[Aerial feature coordinate data]
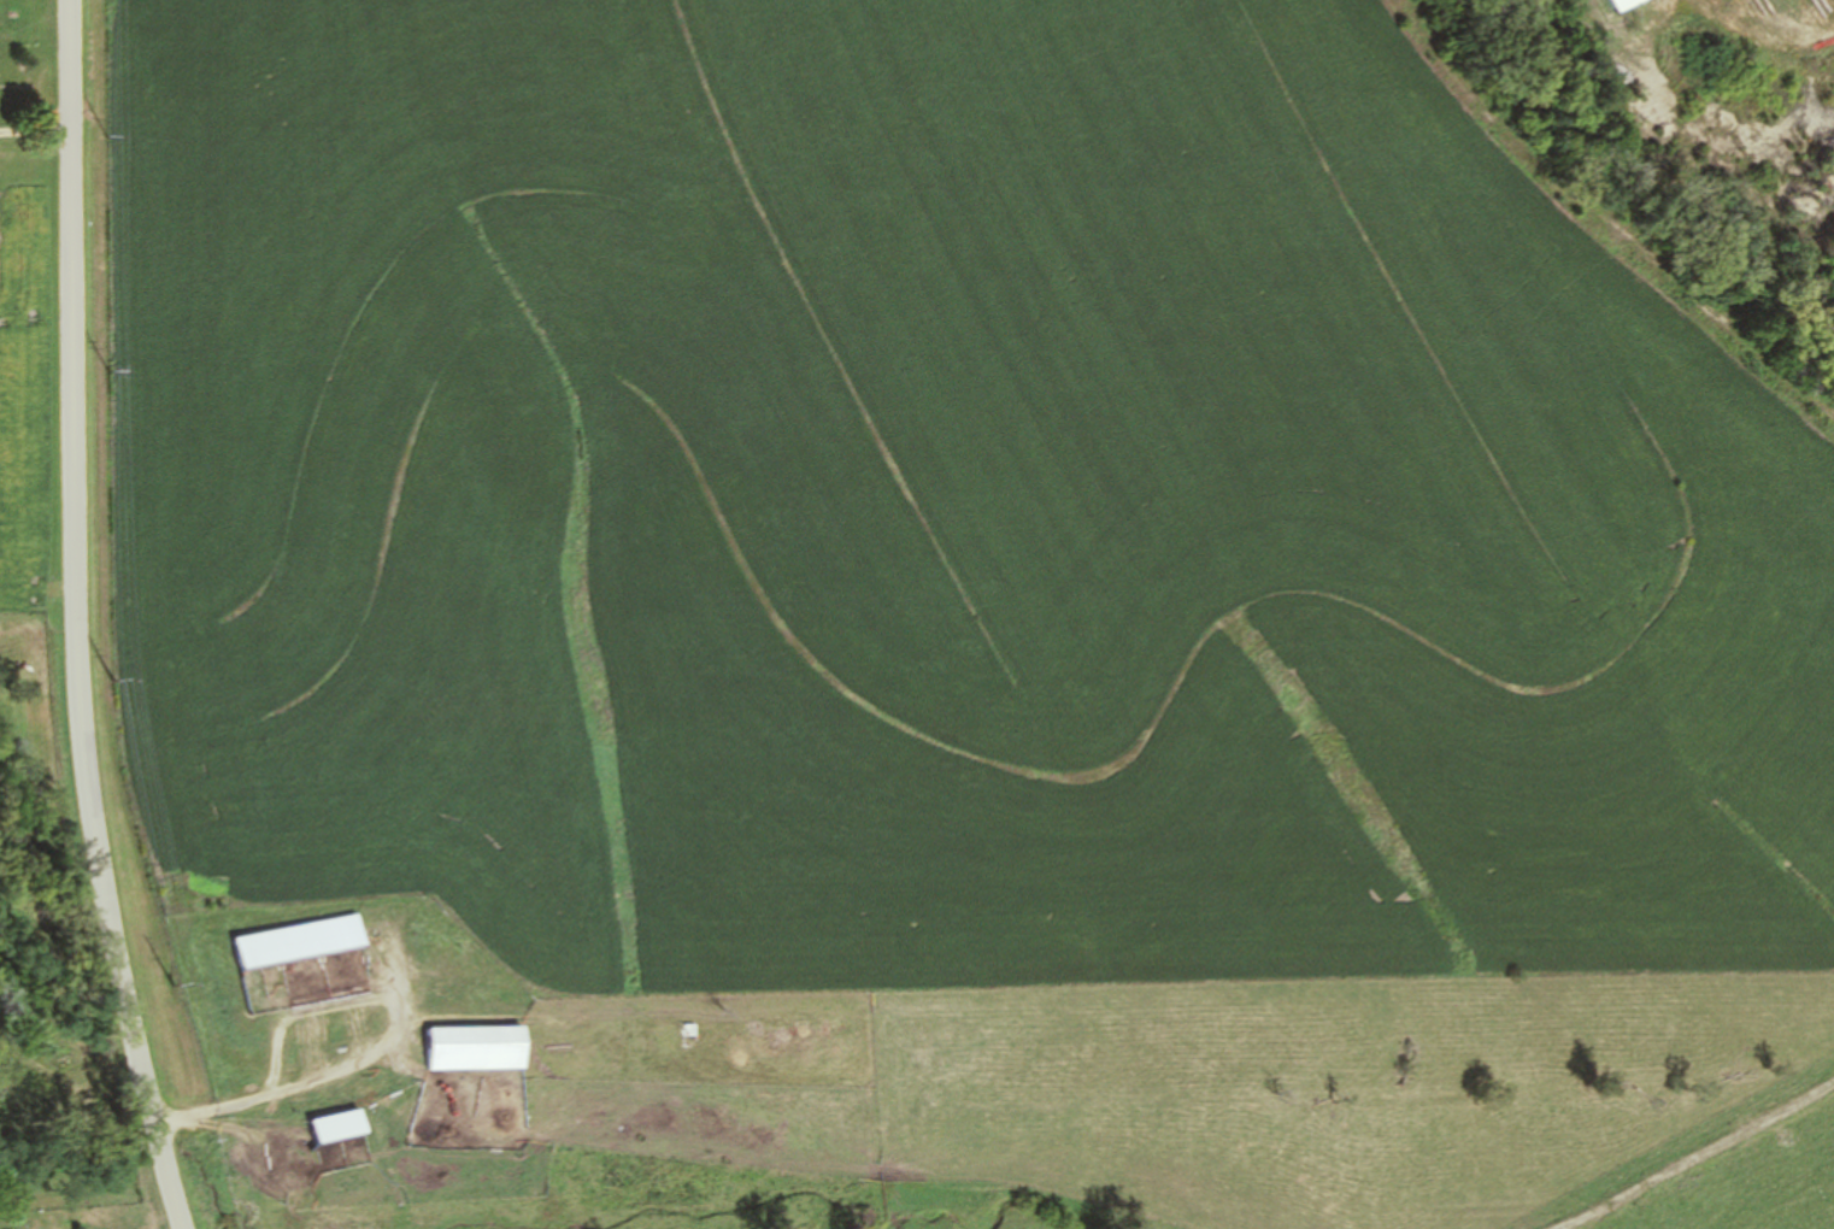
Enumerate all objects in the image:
building: (1620, 3)
road: (77, 620)
building: (465, 977)
building: (479, 1048)
building: (342, 1127)

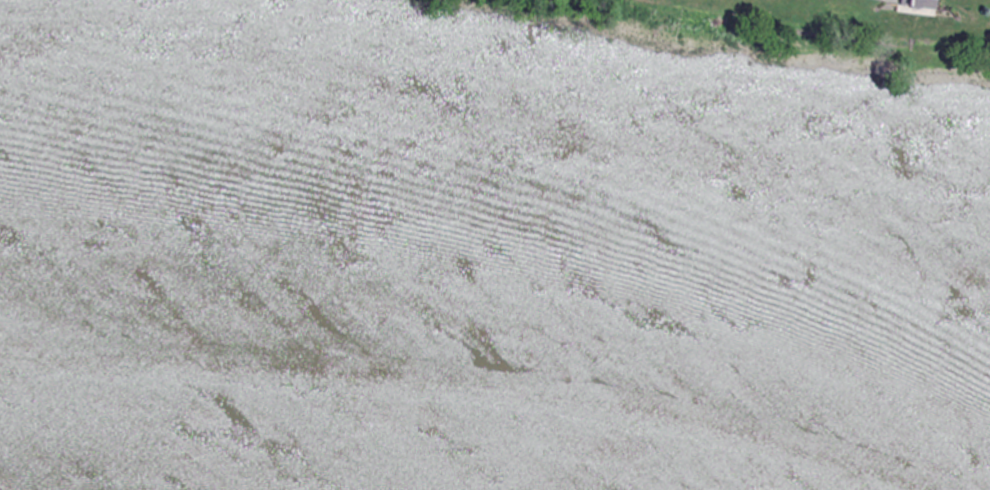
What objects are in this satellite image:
building: (924, 4)

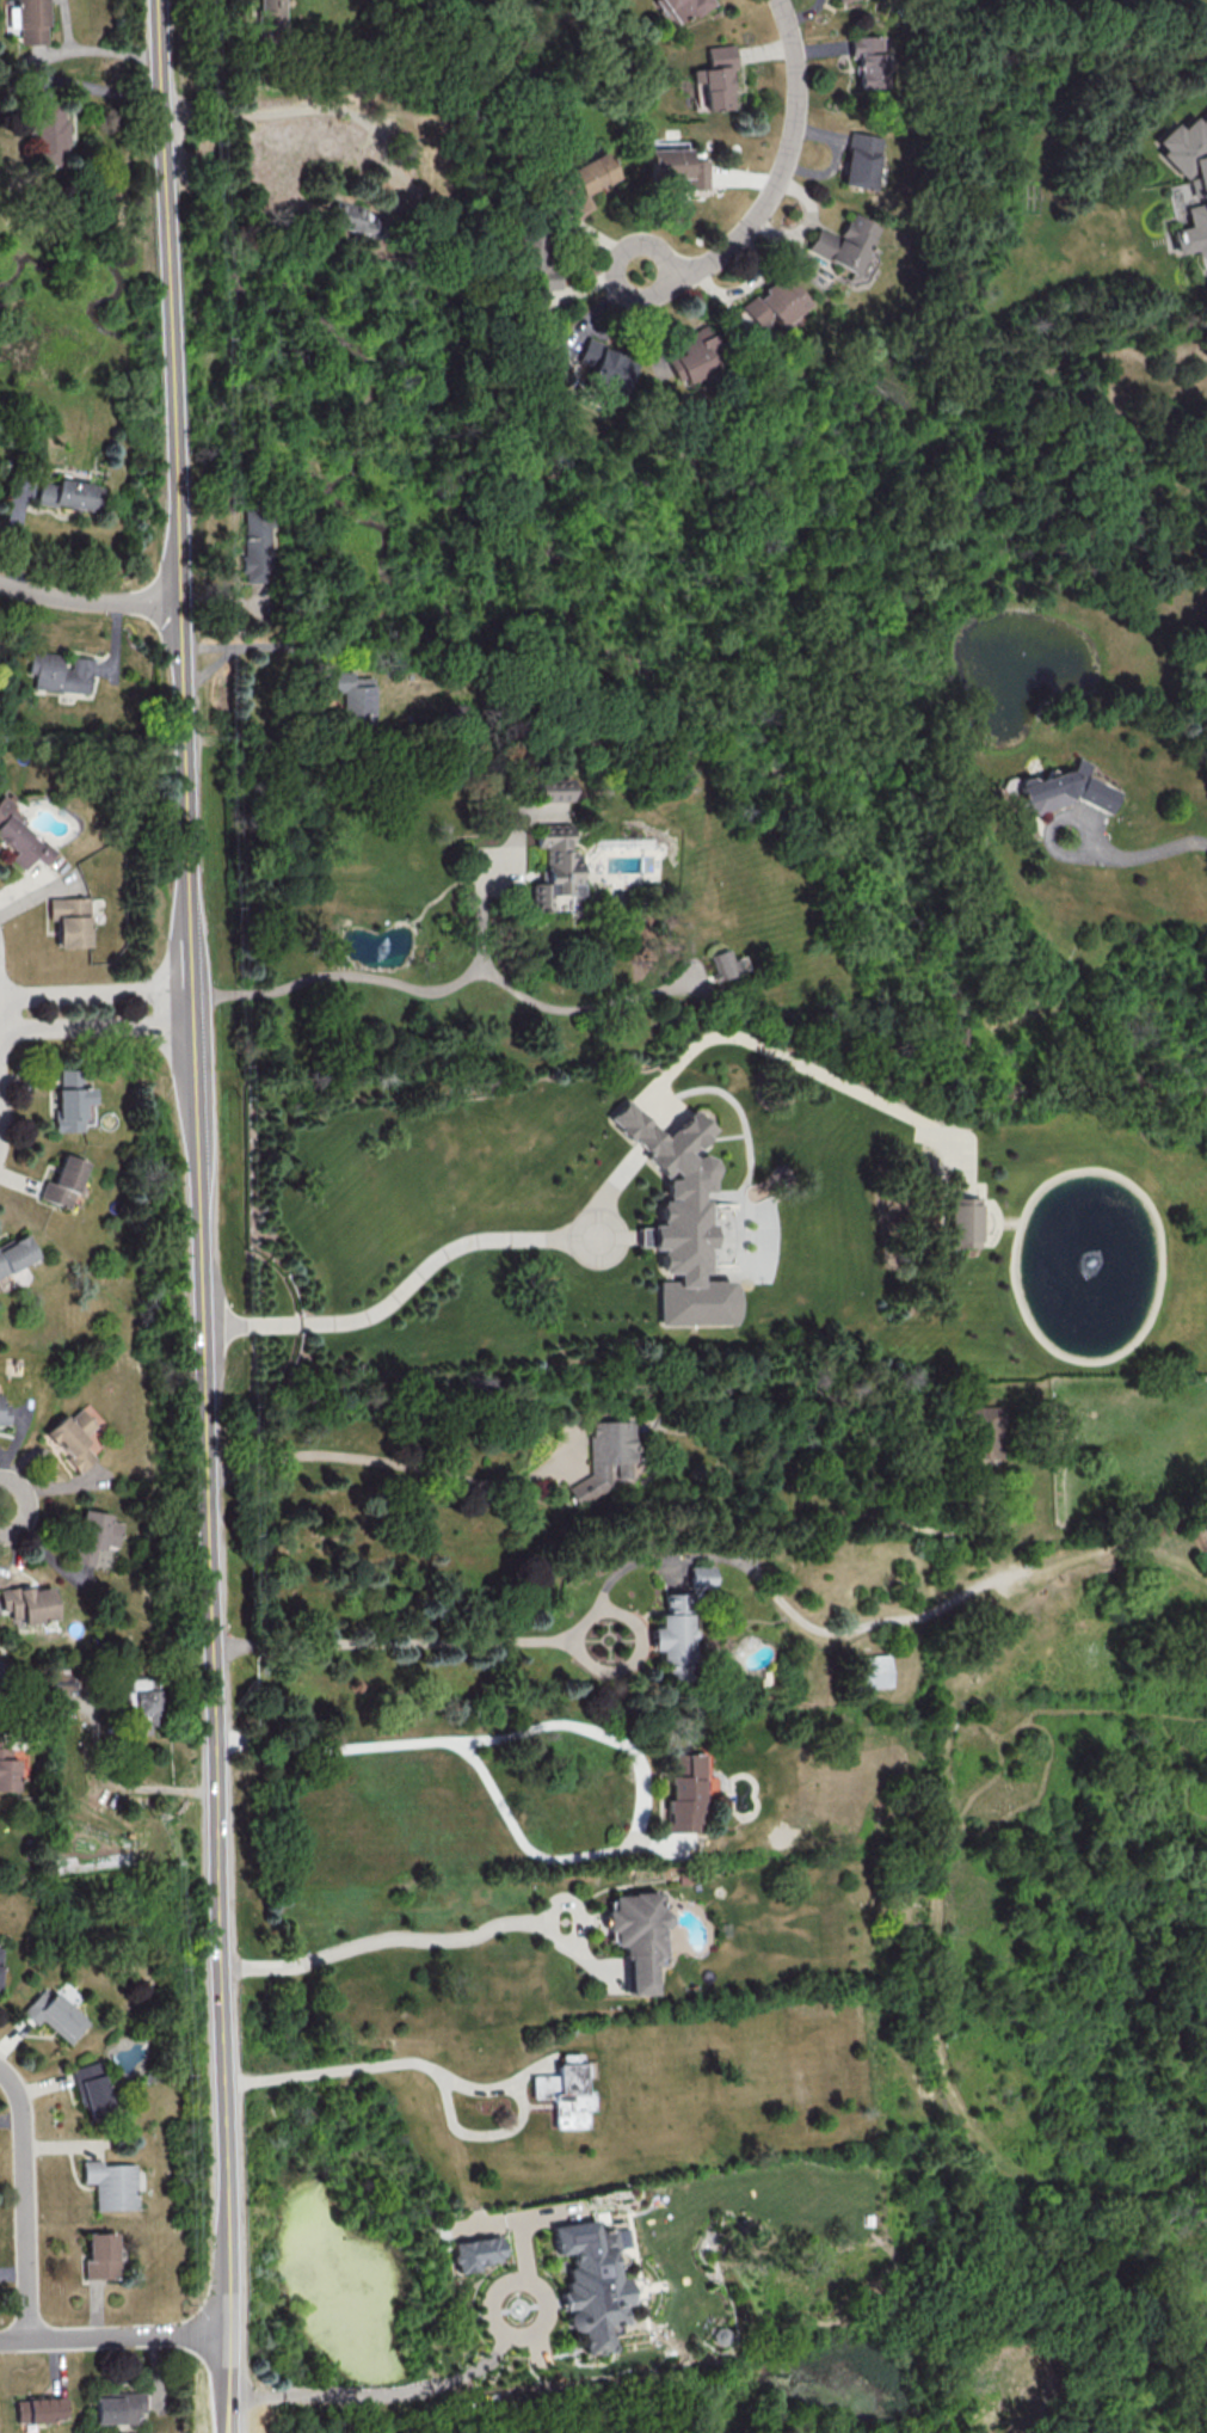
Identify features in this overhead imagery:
building: (686, 6)
building: (270, 16)
building: (30, 20)
road: (91, 51)
building: (869, 59)
building: (715, 77)
building: (53, 82)
road: (303, 110)
building: (50, 134)
building: (861, 160)
building: (677, 166)
building: (592, 173)
road: (777, 174)
building: (1201, 188)
building: (348, 218)
building: (843, 242)
building: (536, 265)
building: (773, 303)
building: (695, 352)
building: (606, 365)
building: (68, 494)
road: (88, 596)
road: (246, 643)
building: (60, 672)
building: (347, 697)
building: (549, 789)
building: (1064, 789)
building: (19, 837)
road: (1133, 853)
building: (553, 868)
building: (70, 920)
building: (721, 962)
road: (443, 989)
road: (96, 997)
road: (96, 1026)
building: (71, 1098)
road: (198, 1165)
building: (62, 1181)
building: (680, 1219)
building: (965, 1222)
building: (14, 1252)
road: (433, 1263)
building: (3, 1411)
building: (72, 1438)
building: (605, 1458)
road: (382, 1461)
building: (95, 1534)
building: (702, 1577)
building: (28, 1603)
building: (672, 1629)
road: (497, 1644)
building: (872, 1671)
building: (142, 1705)
road: (590, 1730)
building: (7, 1767)
building: (686, 1795)
building: (638, 1936)
road: (412, 1940)
building: (0, 1955)
building: (54, 2013)
road: (449, 2080)
building: (90, 2088)
building: (564, 2092)
building: (109, 2184)
road: (28, 2204)
building: (474, 2252)
building: (100, 2255)
building: (592, 2280)
road: (114, 2336)
road: (468, 2375)
road: (228, 2382)
building: (119, 2406)
building: (41, 2409)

**Work instruction**. Print the lines from the line with "What objects are" to the end of the data above. Include both ends, exclude the pictures, and add nothing else.

**Written answer**.
What objects are in this satellite image:
building: (924, 4)

Identify features in this overhead imagery:
building: (686, 6)
building: (270, 16)
building: (30, 20)
road: (91, 51)
building: (869, 59)
building: (715, 77)
building: (53, 82)
road: (303, 110)
building: (50, 134)
building: (861, 160)
building: (677, 166)
building: (592, 173)
road: (777, 174)
building: (1201, 188)
building: (348, 218)
building: (843, 242)
building: (536, 265)
building: (773, 303)
building: (695, 352)
building: (606, 365)
building: (68, 494)
road: (88, 596)
road: (246, 643)
building: (60, 672)
building: (347, 697)
building: (549, 789)
building: (1064, 789)
building: (19, 837)
road: (1133, 853)
building: (553, 868)
building: (70, 920)
building: (721, 962)
road: (443, 989)
road: (96, 997)
road: (96, 1026)
building: (71, 1098)
road: (198, 1165)
building: (62, 1181)
building: (680, 1219)
building: (965, 1222)
building: (14, 1252)
road: (433, 1263)
building: (3, 1411)
building: (72, 1438)
building: (605, 1458)
road: (382, 1461)
building: (95, 1534)
building: (702, 1577)
building: (28, 1603)
building: (672, 1629)
road: (497, 1644)
building: (872, 1671)
building: (142, 1705)
road: (590, 1730)
building: (7, 1767)
building: (686, 1795)
building: (638, 1936)
road: (412, 1940)
building: (0, 1955)
building: (54, 2013)
road: (449, 2080)
building: (90, 2088)
building: (564, 2092)
building: (109, 2184)
road: (28, 2204)
building: (474, 2252)
building: (100, 2255)
building: (592, 2280)
road: (114, 2336)
road: (468, 2375)
road: (228, 2382)
building: (119, 2406)
building: (41, 2409)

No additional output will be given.